» Task prompt: In the listing below, find each line that holds "none" and list it.

-------- Available records

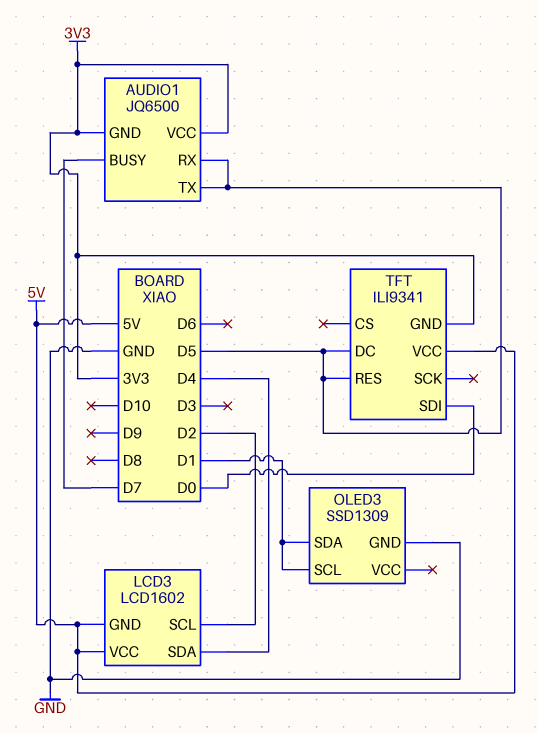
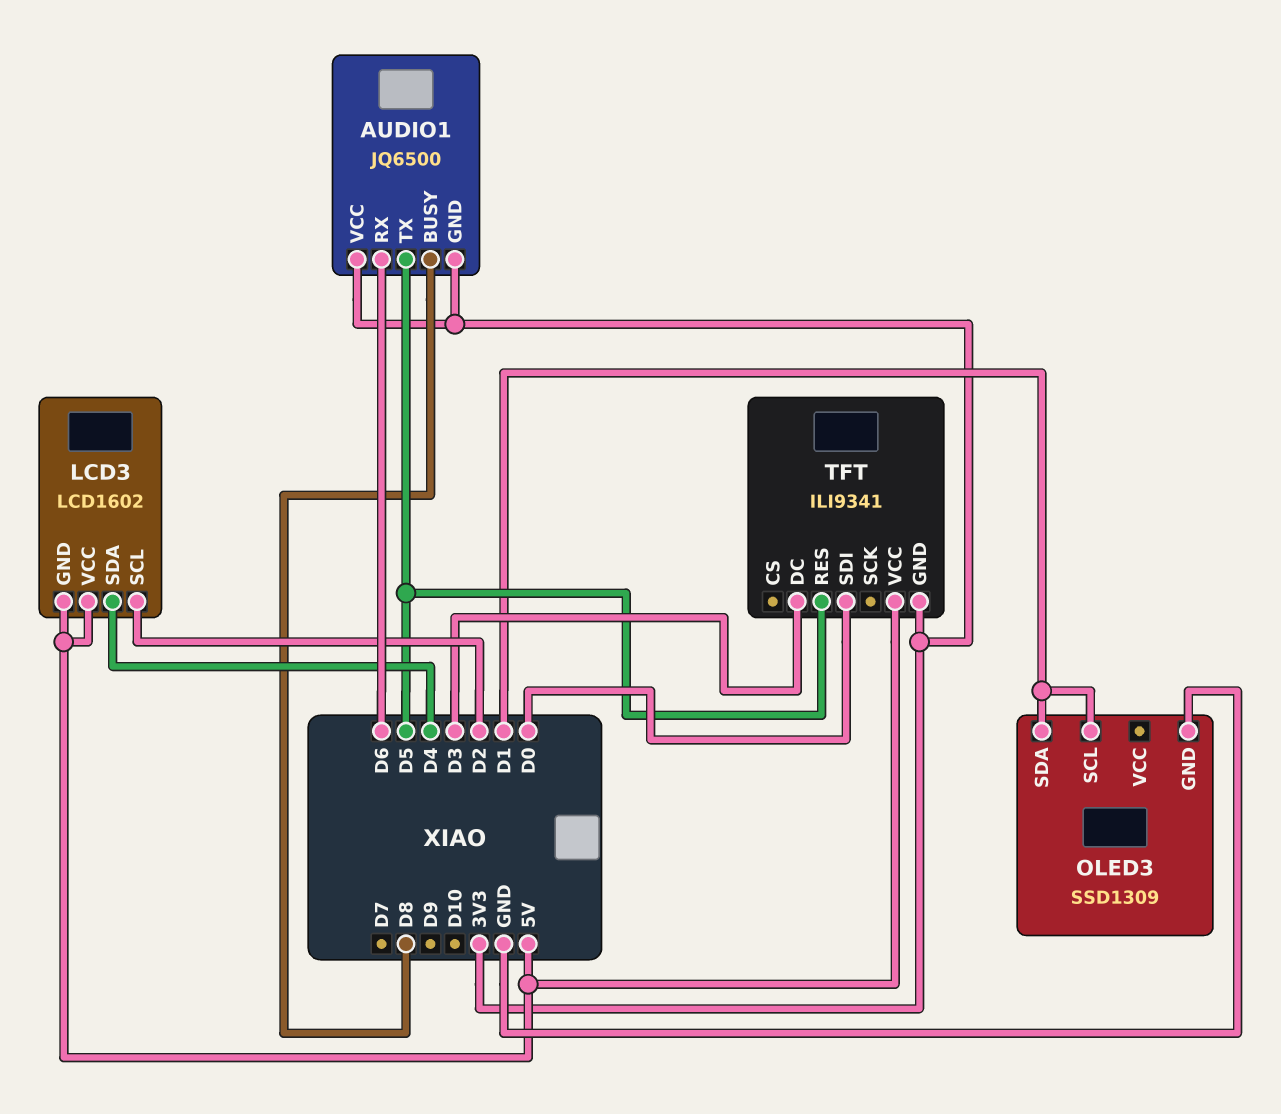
AUDIO1 pin BUSY: D7 -> D8
AUDIO1 pin RX: D5 -> D6
TFT pin DC: D5 -> D3

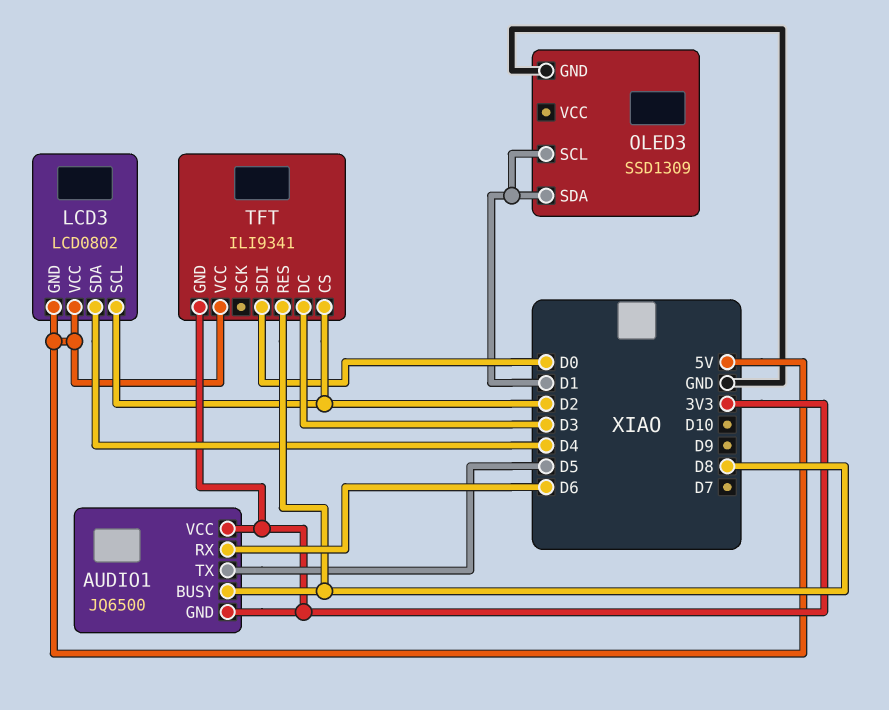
LCD3: LCD1602 -> LCD0802
TFT pin CS: none -> D2
TFT pin RES: D5 -> D8

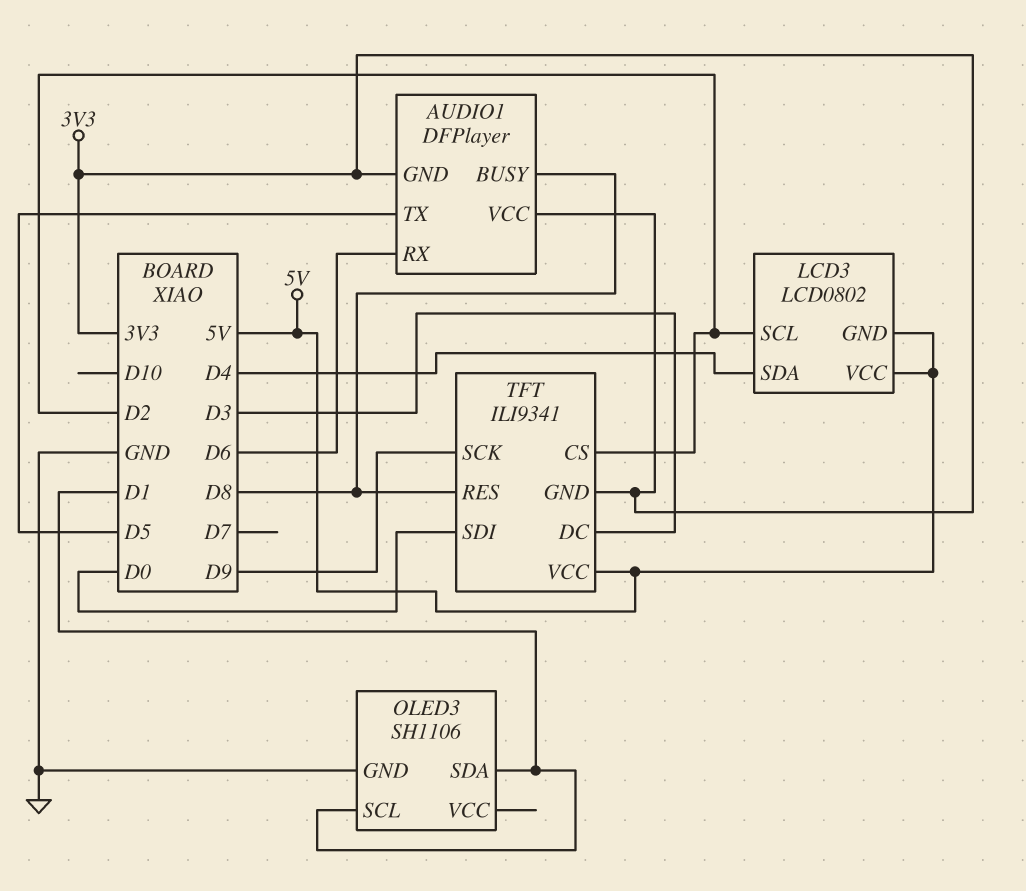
AUDIO1: JQ6500 -> DFPlayer
OLED3: SSD1309 -> SH1106
TFT pin SCK: none -> D9

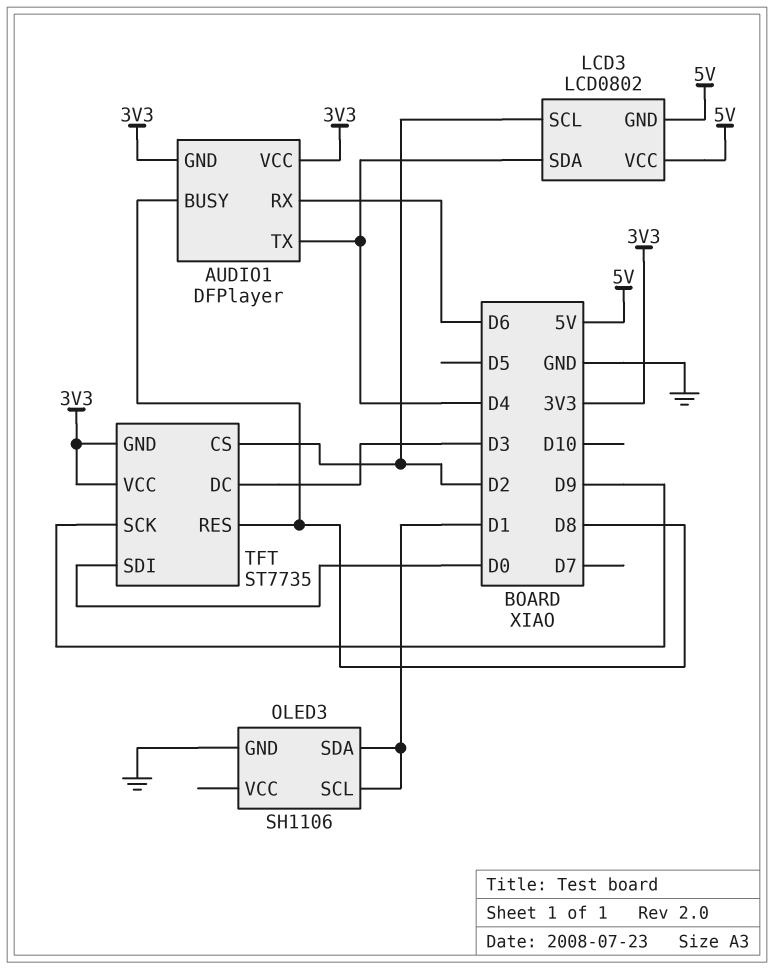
AUDIO1 pin TX: D5 -> D4
TFT: ILI9341 -> ST7735
TFT pin VCC: 5V -> 3V3

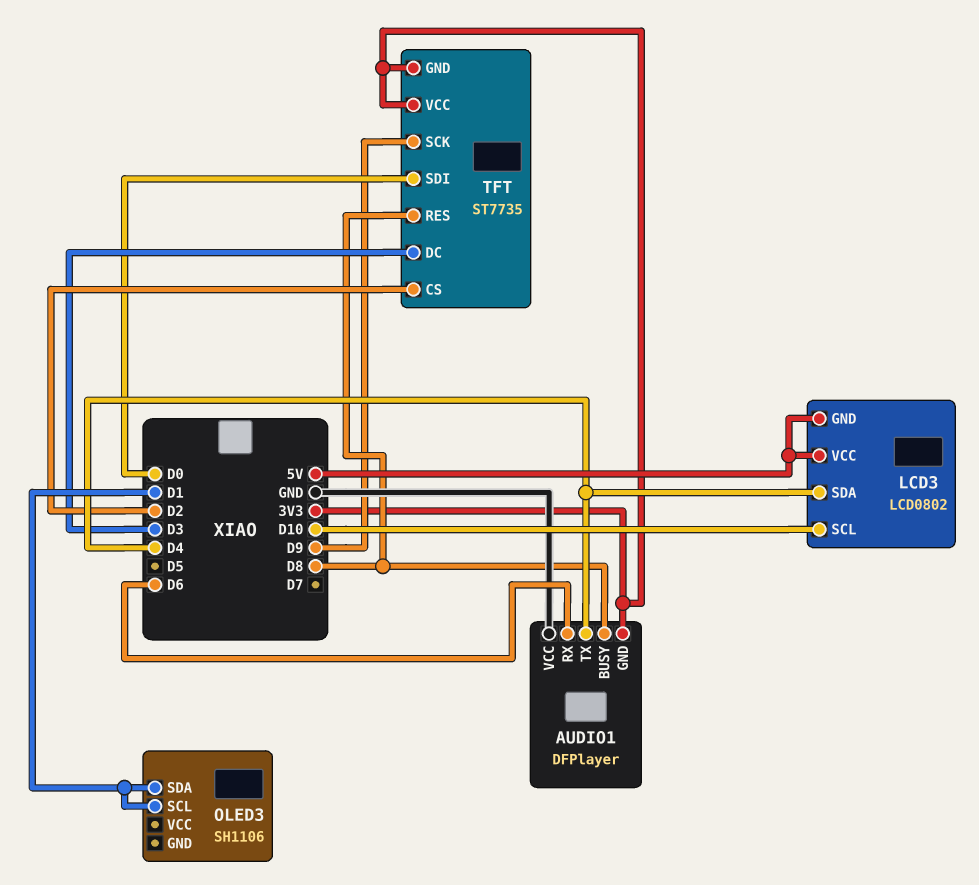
AUDIO1 pin VCC: 3V3 -> GND
LCD3 pin SCL: D2 -> D10
OLED3 pin GND: GND -> none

----------------

» Reply:
TFT pin CS: none -> D2
TFT pin SCK: none -> D9
OLED3 pin GND: GND -> none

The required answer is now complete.